▶ What is expected
Reproduce exactly the lines from the one containing "R10: 33k (SIG2, U1/PA7) -> 33k (0V, U1/PA7)" through the last line of the data, both ends included.
===== Dataset excerpts
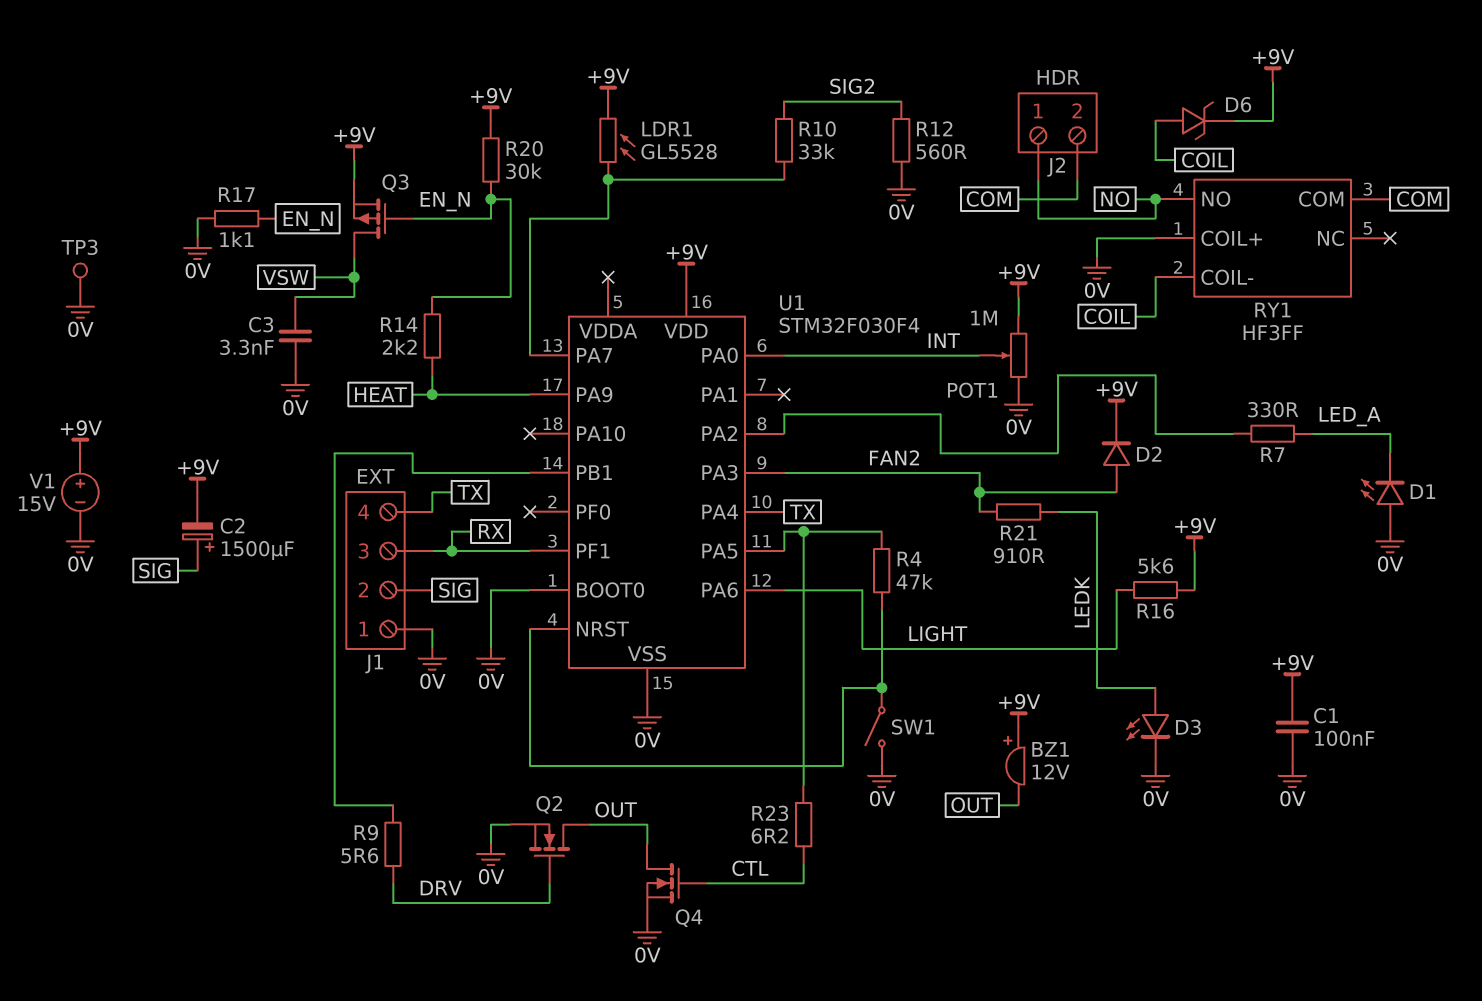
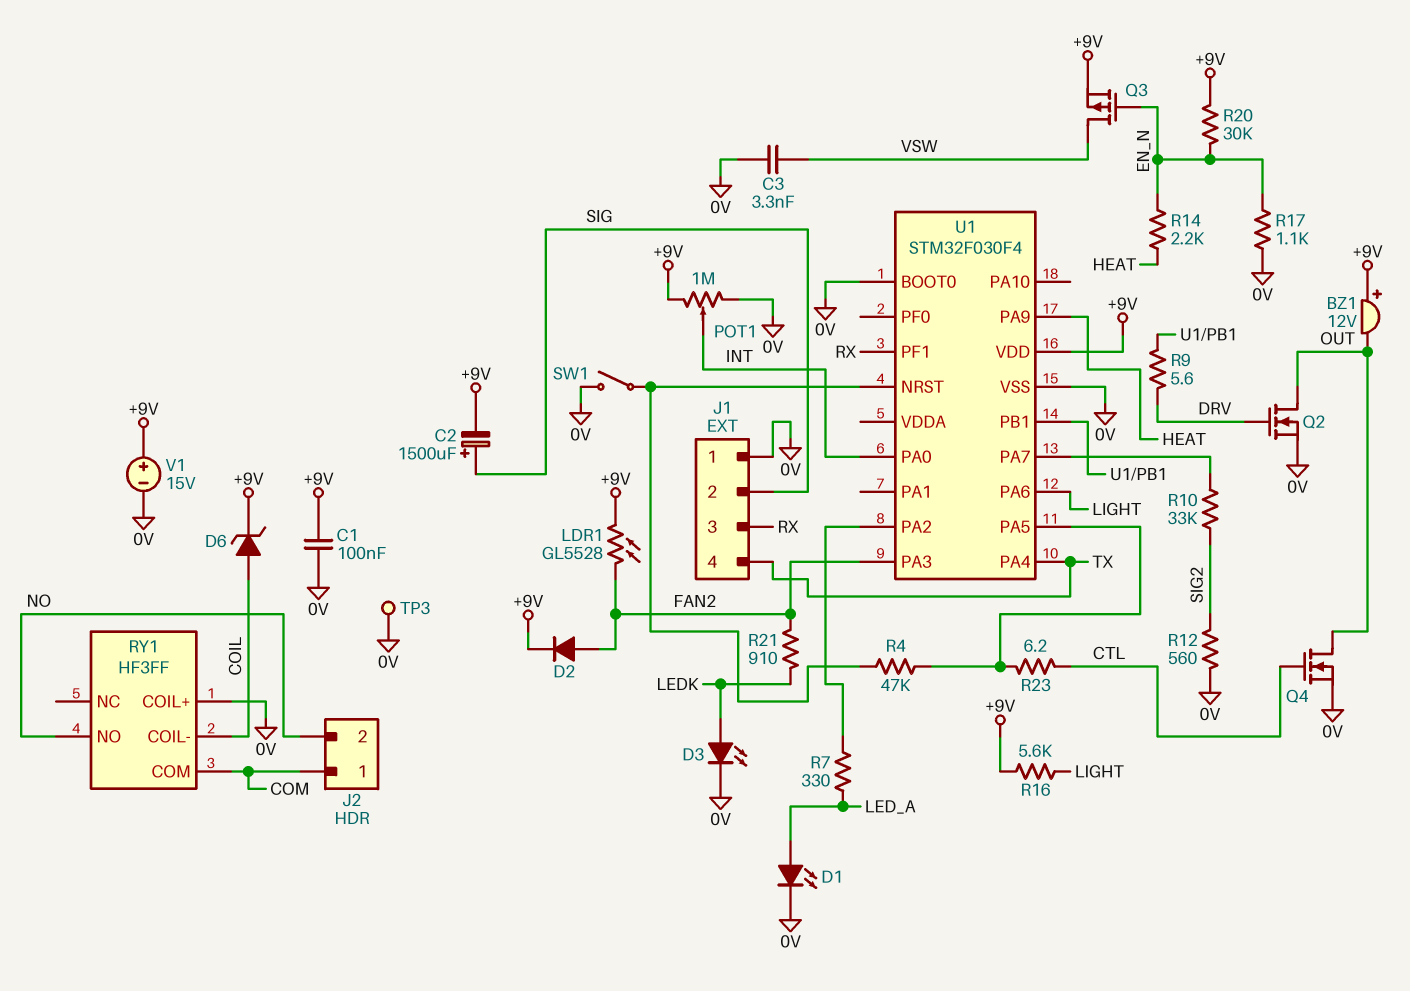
D1: LED (A 0V, K LED_A) -> LED (A LED_A, K 0V)
J2 pin 1: NO -> COM
J2 pin 2: COM -> NO
LDR1: GL5528 (+9V, U1/PA7) -> GL5528 (+9V, FAN2)

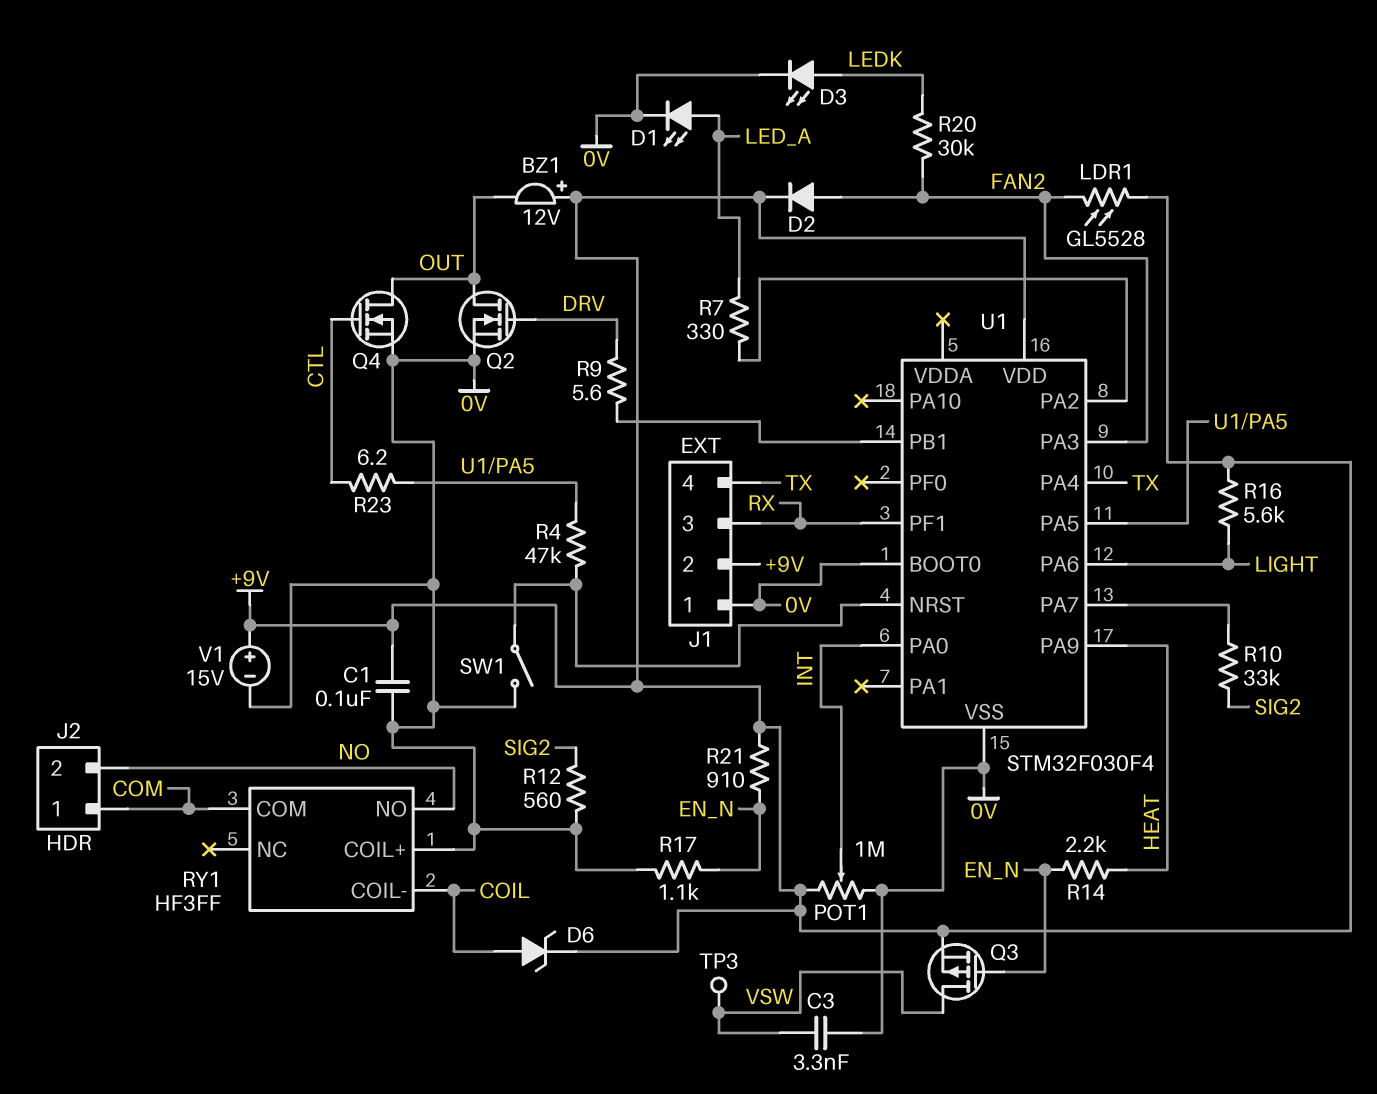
C2: 1500uF (plus SIG, minus +9V) -> none
J1 pin 2: SIG -> +9V
R20: 30k (+9V, EN_N) -> 30k (FAN2, LEDK)
R21: 910 (FAN2, LEDK) -> 910 (+9V, EN_N)
TP3: test point (0V) -> test point (VSW)

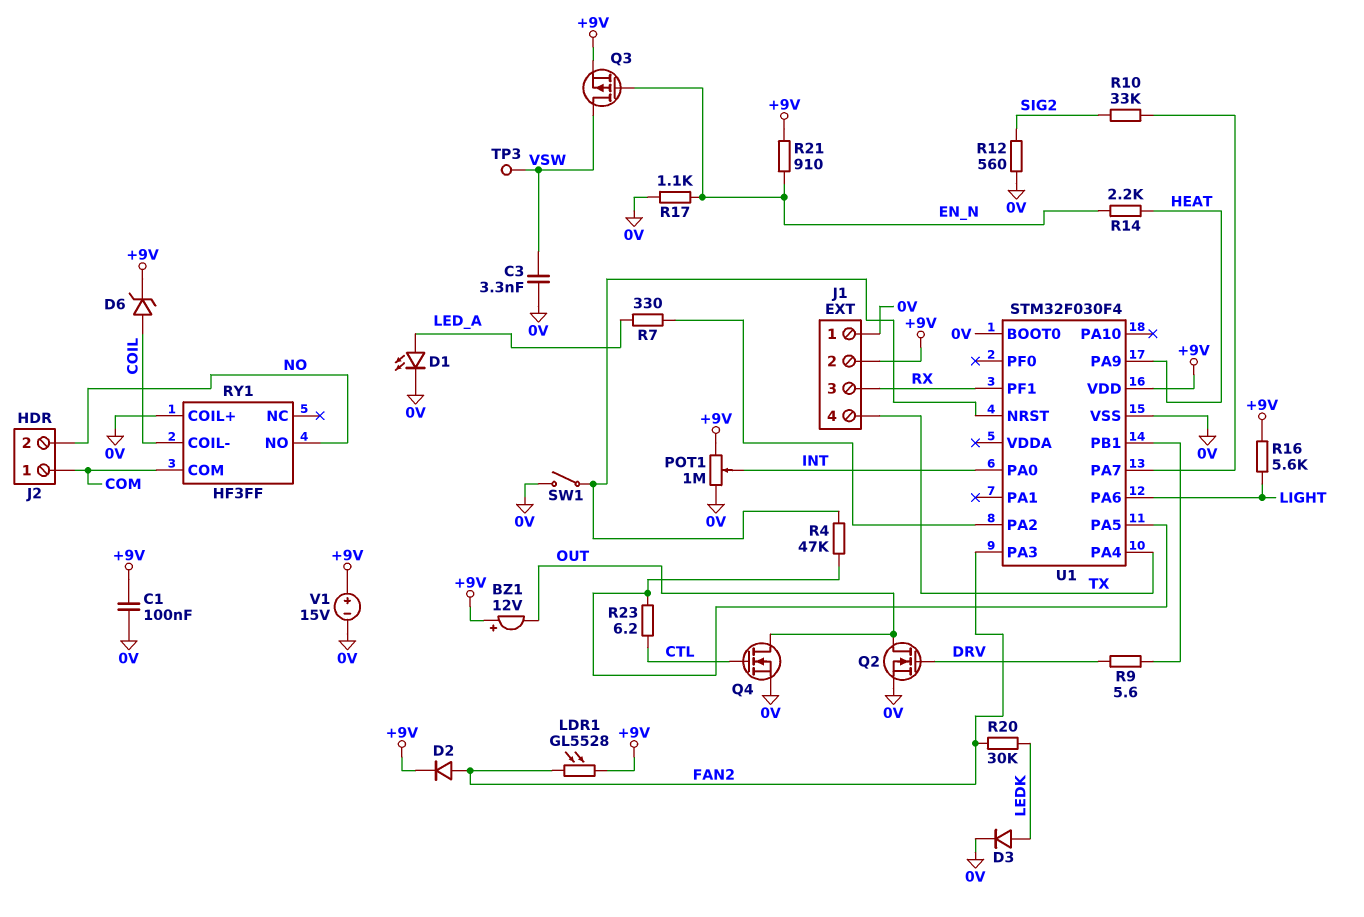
D3: LED (A LEDK, K 0V) -> diode (A LEDK, K 0V)

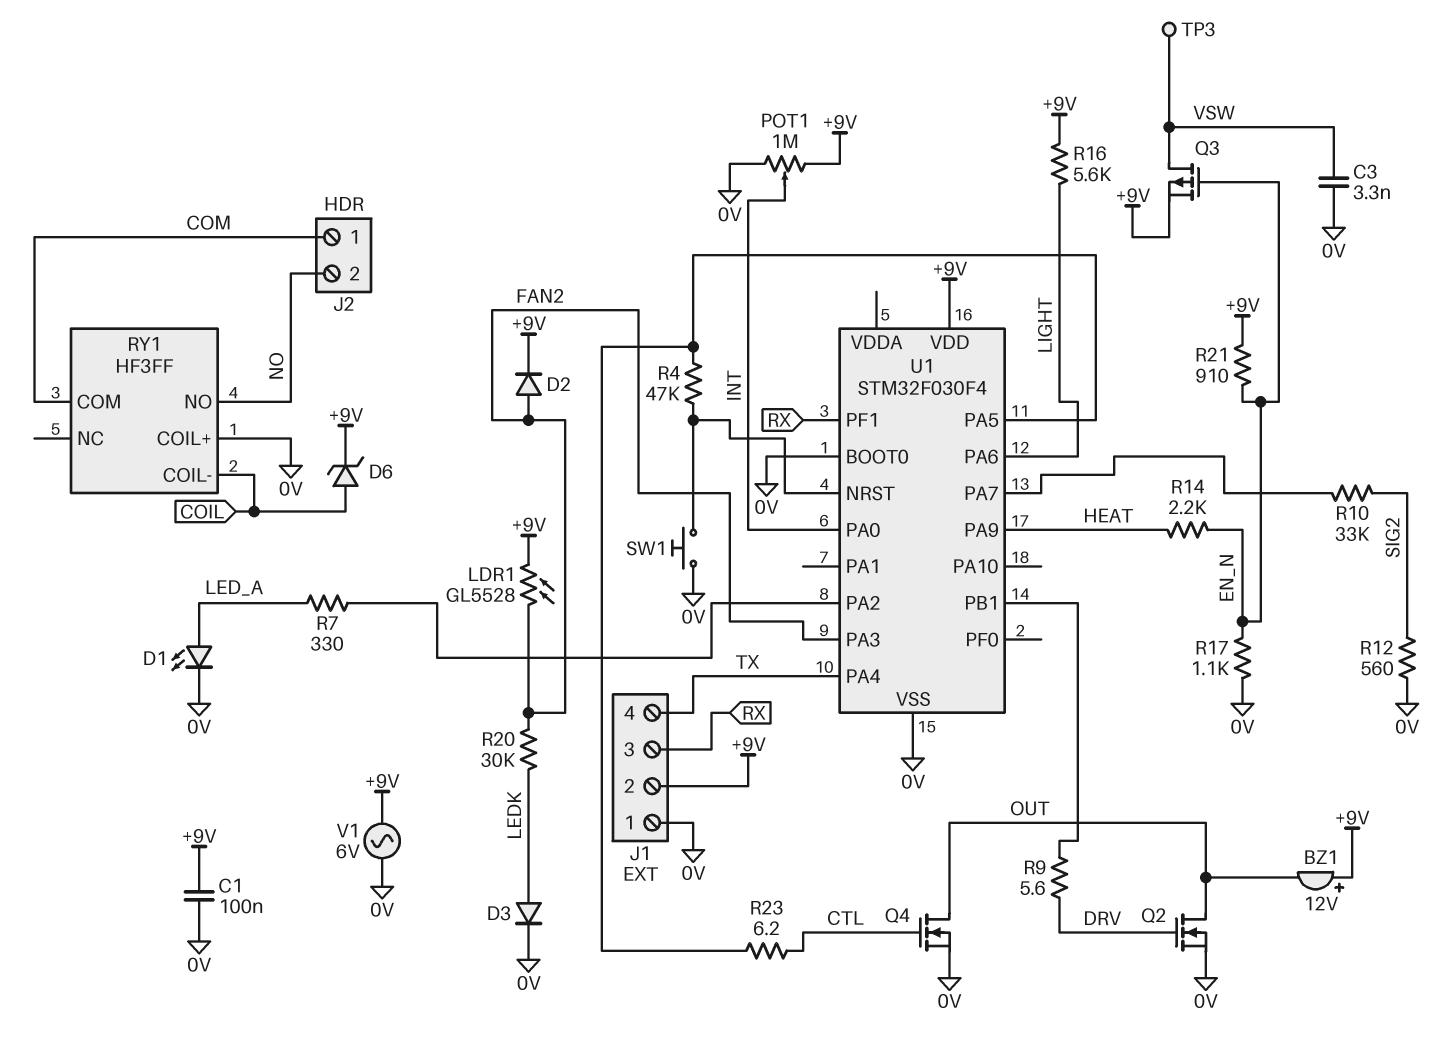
SW1: switch (0V, U1/NRST) -> button (0V, U1/NRST)
V1: 15V (plus +9V, minus 0V) -> AC 6V (+9V, 0V)

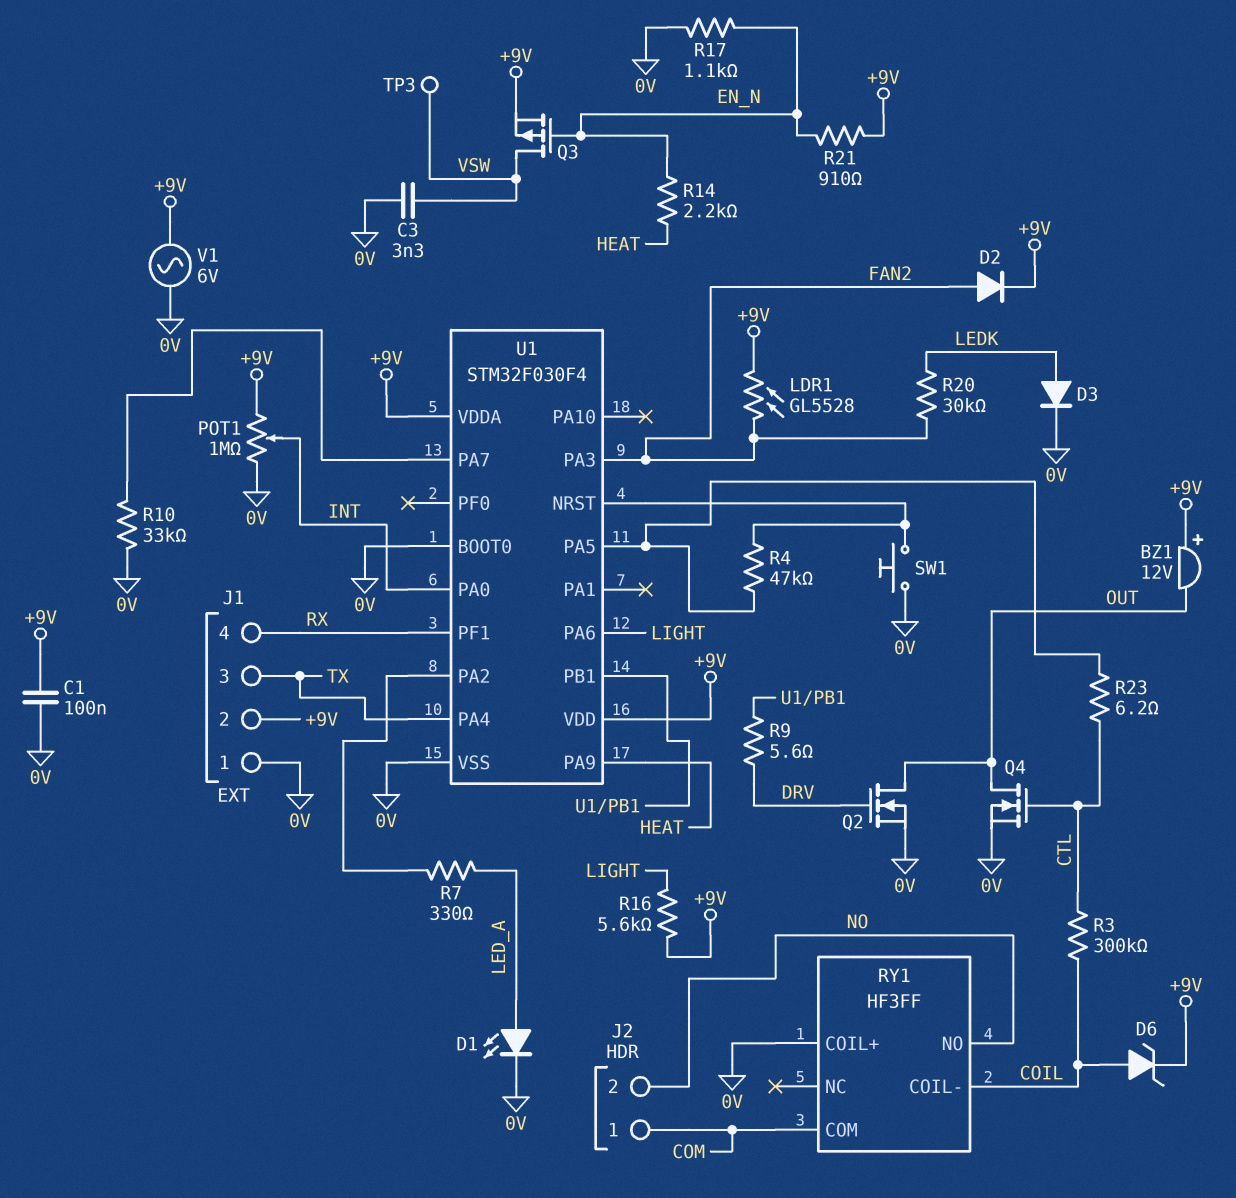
J1 pin 3: RX -> TX
J1 pin 4: TX -> RX
R3: none -> 300k (COIL, CTL)
R10: 33k (SIG2, U1/PA7) -> 33k (0V, U1/PA7)
R12: 560 (0V, SIG2) -> none
U1 pin VDDA: none -> +9V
==========
▶ Exercise solution
R10: 33k (SIG2, U1/PA7) -> 33k (0V, U1/PA7)
R12: 560 (0V, SIG2) -> none
U1 pin VDDA: none -> +9V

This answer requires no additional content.